* TASK DESCRIPTION
The answer is the full set of records, given again exactly and without images.

* RECORDED DATA
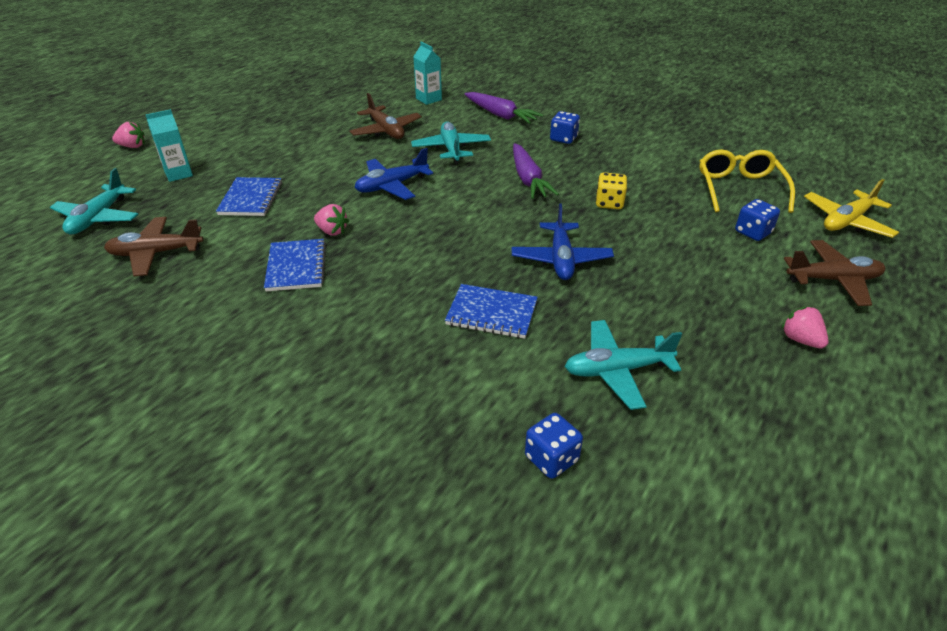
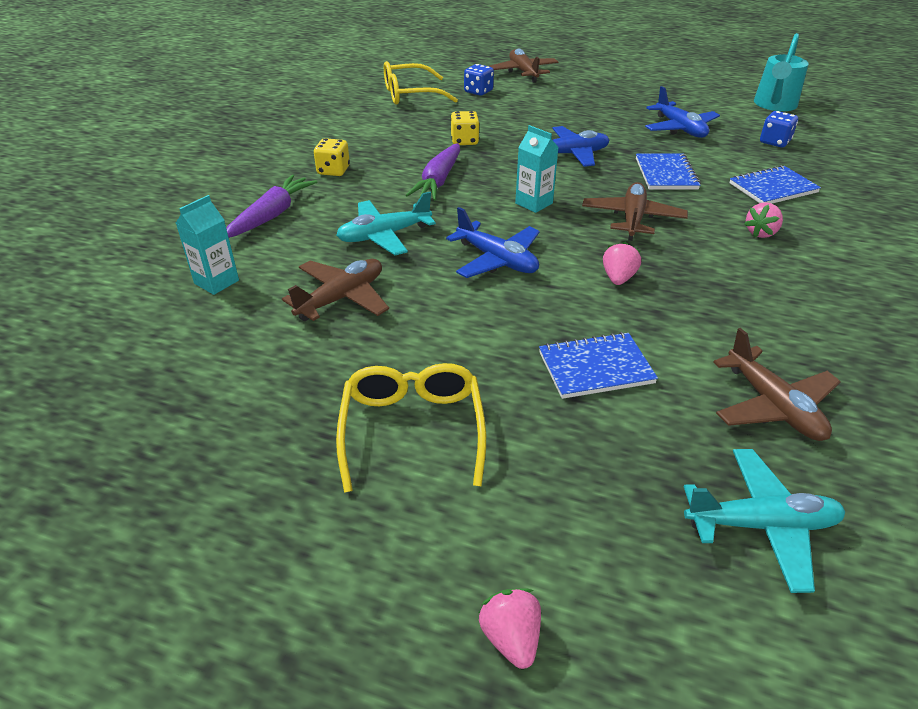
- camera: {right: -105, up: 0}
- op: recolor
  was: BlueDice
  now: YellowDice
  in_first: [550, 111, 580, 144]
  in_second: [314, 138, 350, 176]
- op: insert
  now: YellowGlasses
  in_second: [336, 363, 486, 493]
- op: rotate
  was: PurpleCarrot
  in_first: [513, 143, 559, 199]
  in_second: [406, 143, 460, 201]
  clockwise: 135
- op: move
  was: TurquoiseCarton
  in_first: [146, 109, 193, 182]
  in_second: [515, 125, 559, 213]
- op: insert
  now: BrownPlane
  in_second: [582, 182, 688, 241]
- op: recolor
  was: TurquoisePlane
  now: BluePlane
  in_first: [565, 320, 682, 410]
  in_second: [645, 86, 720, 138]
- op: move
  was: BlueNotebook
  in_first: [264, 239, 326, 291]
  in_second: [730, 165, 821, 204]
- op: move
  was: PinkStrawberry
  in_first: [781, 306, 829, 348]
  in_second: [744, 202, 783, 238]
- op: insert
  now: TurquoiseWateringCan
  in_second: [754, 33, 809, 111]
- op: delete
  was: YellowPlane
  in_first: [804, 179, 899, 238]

* TASK ANSWER
- camera: {right: -105, up: 0}
- op: recolor
  was: BlueDice
  now: YellowDice
  in_first: [550, 111, 580, 144]
  in_second: [314, 138, 350, 176]
- op: insert
  now: YellowGlasses
  in_second: [336, 363, 486, 493]
- op: rotate
  was: PurpleCarrot
  in_first: [513, 143, 559, 199]
  in_second: [406, 143, 460, 201]
  clockwise: 135
- op: move
  was: TurquoiseCarton
  in_first: [146, 109, 193, 182]
  in_second: [515, 125, 559, 213]
- op: insert
  now: BrownPlane
  in_second: [582, 182, 688, 241]
- op: recolor
  was: TurquoisePlane
  now: BluePlane
  in_first: [565, 320, 682, 410]
  in_second: [645, 86, 720, 138]
- op: move
  was: BlueNotebook
  in_first: [264, 239, 326, 291]
  in_second: [730, 165, 821, 204]
- op: move
  was: PinkStrawberry
  in_first: [781, 306, 829, 348]
  in_second: [744, 202, 783, 238]
- op: insert
  now: TurquoiseWateringCan
  in_second: [754, 33, 809, 111]
- op: delete
  was: YellowPlane
  in_first: [804, 179, 899, 238]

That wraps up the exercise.